(Beginning of Recorded data)

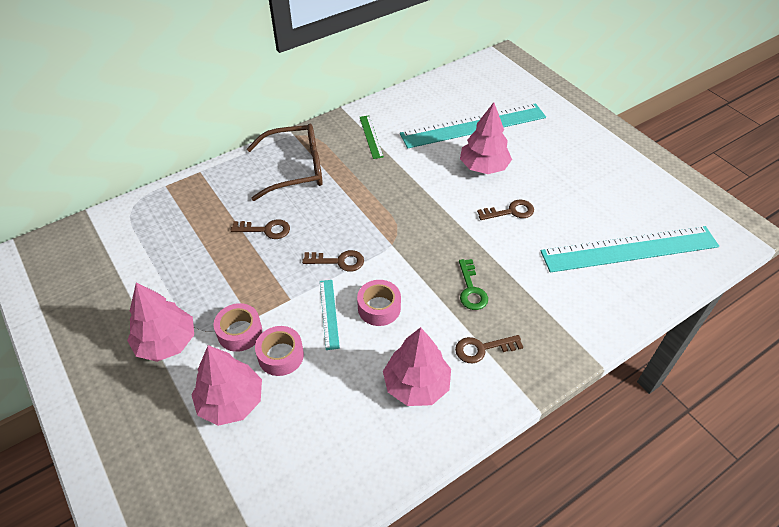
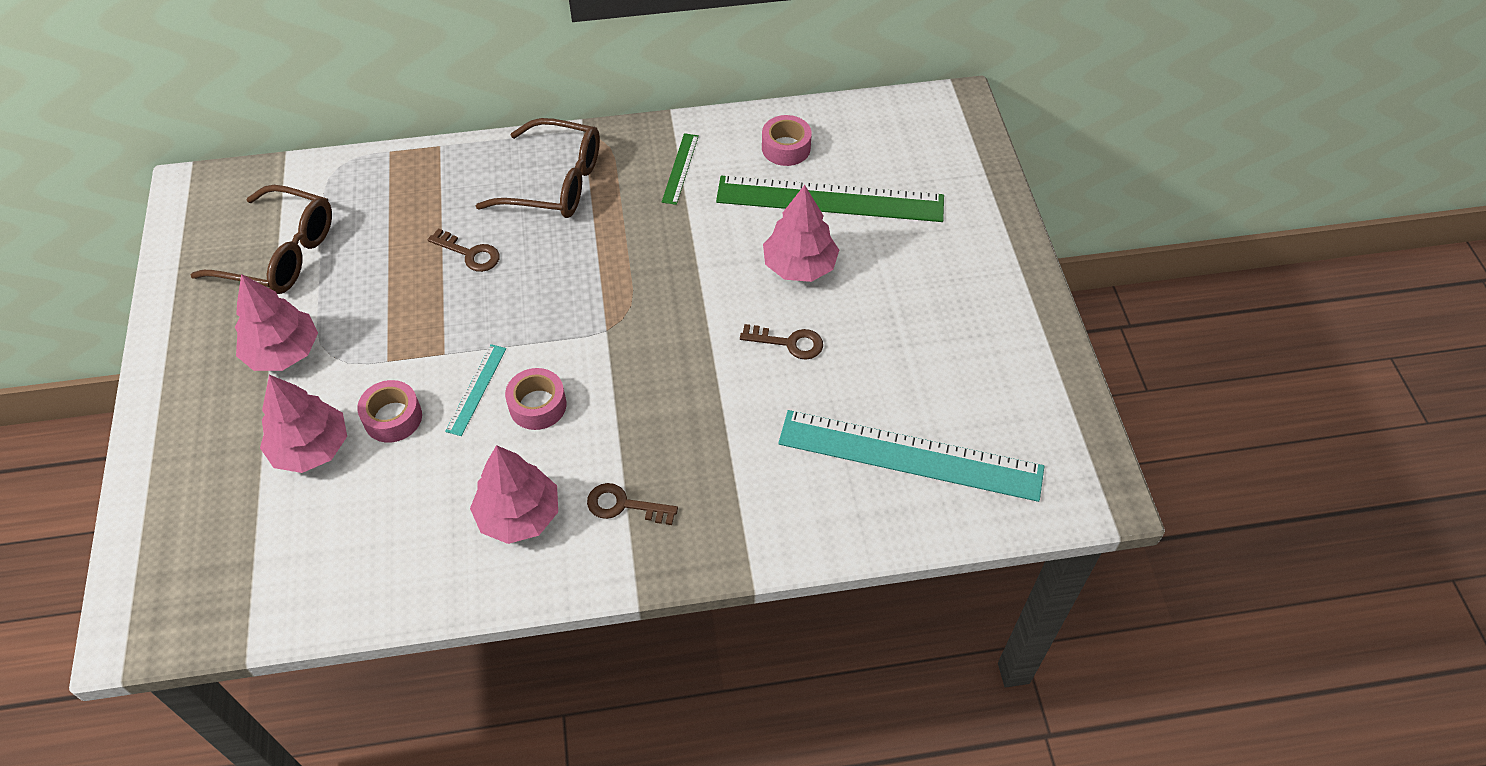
camera: 25 degrees right, 5 degrees up
(122, 276) = (280, 254): none -> brown glasses
(240, 332) = (365, 372): pink tape -> pink tape (786, 148)
(339, 261) = (529, 328): brown key -> none
(471, 289) = (663, 427): green key -> none
(473, 126) = (830, 199): turquoise ruler -> green ruler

(End of Recorded data)

A faithful copy of all the entries is required, pictures excluded.

**Response**
camera: 25 degrees right, 5 degrees up
(122, 276) = (280, 254): none -> brown glasses
(240, 332) = (365, 372): pink tape -> pink tape (786, 148)
(339, 261) = (529, 328): brown key -> none
(471, 289) = (663, 427): green key -> none
(473, 126) = (830, 199): turquoise ruler -> green ruler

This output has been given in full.